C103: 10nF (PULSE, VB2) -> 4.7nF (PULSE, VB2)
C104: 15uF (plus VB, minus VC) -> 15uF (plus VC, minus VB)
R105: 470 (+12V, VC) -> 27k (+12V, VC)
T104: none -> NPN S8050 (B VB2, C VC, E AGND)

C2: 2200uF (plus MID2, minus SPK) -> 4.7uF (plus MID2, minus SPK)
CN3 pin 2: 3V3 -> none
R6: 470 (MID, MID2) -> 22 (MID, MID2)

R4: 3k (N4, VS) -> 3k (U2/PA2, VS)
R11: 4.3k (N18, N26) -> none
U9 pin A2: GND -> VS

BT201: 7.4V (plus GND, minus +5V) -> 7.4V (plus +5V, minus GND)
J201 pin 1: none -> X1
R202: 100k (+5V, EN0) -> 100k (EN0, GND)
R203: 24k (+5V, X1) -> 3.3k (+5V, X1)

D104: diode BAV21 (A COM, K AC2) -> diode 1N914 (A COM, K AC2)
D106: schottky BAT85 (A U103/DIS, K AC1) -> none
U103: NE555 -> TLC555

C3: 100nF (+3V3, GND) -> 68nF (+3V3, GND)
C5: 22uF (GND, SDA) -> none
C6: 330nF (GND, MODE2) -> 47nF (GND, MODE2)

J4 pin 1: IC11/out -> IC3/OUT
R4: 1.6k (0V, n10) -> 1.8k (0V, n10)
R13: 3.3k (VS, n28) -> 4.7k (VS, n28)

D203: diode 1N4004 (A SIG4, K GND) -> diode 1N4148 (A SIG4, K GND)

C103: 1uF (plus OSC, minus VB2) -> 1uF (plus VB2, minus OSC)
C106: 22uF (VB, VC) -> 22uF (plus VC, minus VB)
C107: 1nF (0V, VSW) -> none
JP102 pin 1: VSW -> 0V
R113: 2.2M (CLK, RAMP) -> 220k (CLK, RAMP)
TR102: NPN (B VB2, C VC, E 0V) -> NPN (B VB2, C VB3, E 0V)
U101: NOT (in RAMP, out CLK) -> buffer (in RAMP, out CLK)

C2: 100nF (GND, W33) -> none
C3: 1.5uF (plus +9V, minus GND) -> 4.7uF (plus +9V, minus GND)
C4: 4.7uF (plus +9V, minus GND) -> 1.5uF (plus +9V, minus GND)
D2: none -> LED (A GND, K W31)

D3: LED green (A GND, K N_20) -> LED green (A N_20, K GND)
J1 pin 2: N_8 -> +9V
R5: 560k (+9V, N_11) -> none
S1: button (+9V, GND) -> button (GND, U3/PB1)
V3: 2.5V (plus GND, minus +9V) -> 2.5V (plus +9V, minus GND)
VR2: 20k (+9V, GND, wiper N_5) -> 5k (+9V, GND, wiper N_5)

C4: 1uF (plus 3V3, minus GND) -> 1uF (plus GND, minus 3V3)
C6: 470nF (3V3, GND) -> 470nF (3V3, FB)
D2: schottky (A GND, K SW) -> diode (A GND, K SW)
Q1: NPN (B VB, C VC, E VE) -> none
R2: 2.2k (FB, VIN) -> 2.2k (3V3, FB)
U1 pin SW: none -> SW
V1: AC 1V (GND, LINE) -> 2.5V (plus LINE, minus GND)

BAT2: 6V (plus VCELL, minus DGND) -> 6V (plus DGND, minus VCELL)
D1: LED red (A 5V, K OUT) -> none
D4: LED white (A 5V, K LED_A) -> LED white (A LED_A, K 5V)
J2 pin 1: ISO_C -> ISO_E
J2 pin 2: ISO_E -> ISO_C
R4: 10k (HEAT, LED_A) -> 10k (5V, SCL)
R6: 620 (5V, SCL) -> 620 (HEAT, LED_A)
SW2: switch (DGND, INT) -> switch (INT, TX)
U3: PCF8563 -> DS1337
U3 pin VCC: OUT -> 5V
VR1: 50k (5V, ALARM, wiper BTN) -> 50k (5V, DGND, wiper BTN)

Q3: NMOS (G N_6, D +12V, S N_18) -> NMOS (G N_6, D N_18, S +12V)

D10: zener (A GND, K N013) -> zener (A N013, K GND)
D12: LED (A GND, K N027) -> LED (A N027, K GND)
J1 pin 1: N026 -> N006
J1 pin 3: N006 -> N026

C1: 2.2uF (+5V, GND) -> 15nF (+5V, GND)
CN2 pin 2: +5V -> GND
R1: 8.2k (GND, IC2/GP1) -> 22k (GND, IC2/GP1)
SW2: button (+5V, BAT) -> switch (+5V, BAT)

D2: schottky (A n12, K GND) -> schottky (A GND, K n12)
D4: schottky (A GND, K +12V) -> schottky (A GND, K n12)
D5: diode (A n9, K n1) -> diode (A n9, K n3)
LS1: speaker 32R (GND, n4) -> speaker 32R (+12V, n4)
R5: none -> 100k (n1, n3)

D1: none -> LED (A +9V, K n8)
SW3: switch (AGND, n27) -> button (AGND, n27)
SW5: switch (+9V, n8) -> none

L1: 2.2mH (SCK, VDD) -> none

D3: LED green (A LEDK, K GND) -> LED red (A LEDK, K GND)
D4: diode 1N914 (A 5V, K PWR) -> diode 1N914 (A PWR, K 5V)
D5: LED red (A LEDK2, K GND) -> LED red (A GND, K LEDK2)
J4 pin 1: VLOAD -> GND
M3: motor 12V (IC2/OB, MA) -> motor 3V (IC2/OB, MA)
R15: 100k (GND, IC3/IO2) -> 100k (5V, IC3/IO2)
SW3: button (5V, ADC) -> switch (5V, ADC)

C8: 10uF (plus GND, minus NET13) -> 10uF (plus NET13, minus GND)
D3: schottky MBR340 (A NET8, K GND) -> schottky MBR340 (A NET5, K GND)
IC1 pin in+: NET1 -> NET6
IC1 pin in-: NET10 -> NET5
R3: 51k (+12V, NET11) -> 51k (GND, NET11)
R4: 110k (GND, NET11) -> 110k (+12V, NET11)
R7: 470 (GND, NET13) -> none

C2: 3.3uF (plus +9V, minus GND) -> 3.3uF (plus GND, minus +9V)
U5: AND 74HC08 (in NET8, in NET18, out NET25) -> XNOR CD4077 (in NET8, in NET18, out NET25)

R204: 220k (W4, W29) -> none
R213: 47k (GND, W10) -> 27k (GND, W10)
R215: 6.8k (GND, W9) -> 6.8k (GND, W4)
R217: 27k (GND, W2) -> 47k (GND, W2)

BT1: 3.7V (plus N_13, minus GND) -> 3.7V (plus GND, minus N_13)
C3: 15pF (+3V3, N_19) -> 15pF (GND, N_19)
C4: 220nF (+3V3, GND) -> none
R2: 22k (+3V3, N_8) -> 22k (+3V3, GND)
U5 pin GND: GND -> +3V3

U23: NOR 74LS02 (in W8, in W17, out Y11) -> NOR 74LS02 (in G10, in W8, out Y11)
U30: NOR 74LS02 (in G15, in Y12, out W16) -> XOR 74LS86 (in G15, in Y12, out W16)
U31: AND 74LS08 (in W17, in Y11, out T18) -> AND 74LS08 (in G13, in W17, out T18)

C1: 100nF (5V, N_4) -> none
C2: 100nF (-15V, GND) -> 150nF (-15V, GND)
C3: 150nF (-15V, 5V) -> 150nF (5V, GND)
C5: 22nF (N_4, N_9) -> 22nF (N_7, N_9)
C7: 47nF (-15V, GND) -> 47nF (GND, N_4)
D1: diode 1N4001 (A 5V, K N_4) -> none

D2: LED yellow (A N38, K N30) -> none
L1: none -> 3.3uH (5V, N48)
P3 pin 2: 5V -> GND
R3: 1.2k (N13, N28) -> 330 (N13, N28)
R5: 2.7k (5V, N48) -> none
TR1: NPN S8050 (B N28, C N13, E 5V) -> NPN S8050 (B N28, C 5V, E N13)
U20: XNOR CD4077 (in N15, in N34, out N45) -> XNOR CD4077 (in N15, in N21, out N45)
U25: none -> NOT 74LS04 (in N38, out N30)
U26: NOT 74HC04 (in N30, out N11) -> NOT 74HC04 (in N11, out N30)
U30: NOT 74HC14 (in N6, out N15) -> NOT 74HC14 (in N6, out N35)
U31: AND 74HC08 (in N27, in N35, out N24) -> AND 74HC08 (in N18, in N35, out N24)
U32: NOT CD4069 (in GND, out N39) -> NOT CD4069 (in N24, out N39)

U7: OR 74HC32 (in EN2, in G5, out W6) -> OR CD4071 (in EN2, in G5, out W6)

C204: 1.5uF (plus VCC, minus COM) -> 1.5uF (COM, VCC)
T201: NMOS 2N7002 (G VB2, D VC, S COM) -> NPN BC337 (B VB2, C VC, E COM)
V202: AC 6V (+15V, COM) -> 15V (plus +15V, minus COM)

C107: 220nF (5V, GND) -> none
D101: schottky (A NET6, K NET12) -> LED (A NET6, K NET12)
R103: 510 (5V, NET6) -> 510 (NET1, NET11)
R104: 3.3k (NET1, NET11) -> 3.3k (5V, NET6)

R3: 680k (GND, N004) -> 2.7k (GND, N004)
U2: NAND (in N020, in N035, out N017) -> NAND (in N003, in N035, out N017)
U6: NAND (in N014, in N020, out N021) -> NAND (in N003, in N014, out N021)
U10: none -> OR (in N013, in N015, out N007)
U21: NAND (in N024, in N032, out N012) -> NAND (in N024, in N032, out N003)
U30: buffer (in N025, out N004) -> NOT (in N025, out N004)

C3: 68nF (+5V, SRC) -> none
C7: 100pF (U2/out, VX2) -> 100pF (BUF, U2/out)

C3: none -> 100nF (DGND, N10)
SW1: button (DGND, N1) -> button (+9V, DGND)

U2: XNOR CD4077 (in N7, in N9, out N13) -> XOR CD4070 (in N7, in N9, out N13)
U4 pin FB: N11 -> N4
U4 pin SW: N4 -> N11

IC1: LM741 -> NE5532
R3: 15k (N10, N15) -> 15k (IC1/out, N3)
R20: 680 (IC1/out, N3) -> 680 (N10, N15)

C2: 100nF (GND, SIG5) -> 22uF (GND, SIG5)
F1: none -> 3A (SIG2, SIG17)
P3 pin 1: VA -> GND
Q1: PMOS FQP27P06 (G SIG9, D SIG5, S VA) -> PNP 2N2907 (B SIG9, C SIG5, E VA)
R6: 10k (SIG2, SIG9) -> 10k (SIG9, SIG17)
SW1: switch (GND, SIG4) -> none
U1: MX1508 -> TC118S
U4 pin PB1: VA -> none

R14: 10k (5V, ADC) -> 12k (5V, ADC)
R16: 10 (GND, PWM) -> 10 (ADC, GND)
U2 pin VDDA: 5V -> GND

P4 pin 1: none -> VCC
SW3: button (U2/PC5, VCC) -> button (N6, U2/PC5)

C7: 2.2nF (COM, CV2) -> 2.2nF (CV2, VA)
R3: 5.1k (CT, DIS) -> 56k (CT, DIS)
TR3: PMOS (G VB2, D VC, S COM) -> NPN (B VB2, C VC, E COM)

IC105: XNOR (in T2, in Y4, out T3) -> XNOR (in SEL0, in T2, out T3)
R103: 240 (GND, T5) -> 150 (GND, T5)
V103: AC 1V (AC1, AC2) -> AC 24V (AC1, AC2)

= Exercise directions =
Beginning at the line with "CN2 pin 2: +5V -> GND" and stopping after the line with "D4: diode 1N914", please write out every line of the data above exactly and nothing else.

= Exercise output =
CN2 pin 2: +5V -> GND
R1: 8.2k (GND, IC2/GP1) -> 22k (GND, IC2/GP1)
SW2: button (+5V, BAT) -> switch (+5V, BAT)

D2: schottky (A n12, K GND) -> schottky (A GND, K n12)
D4: schottky (A GND, K +12V) -> schottky (A GND, K n12)
D5: diode (A n9, K n1) -> diode (A n9, K n3)
LS1: speaker 32R (GND, n4) -> speaker 32R (+12V, n4)
R5: none -> 100k (n1, n3)

D1: none -> LED (A +9V, K n8)
SW3: switch (AGND, n27) -> button (AGND, n27)
SW5: switch (+9V, n8) -> none

L1: 2.2mH (SCK, VDD) -> none

D3: LED green (A LEDK, K GND) -> LED red (A LEDK, K GND)
D4: diode 1N914 (A 5V, K PWR) -> diode 1N914 (A PWR, K 5V)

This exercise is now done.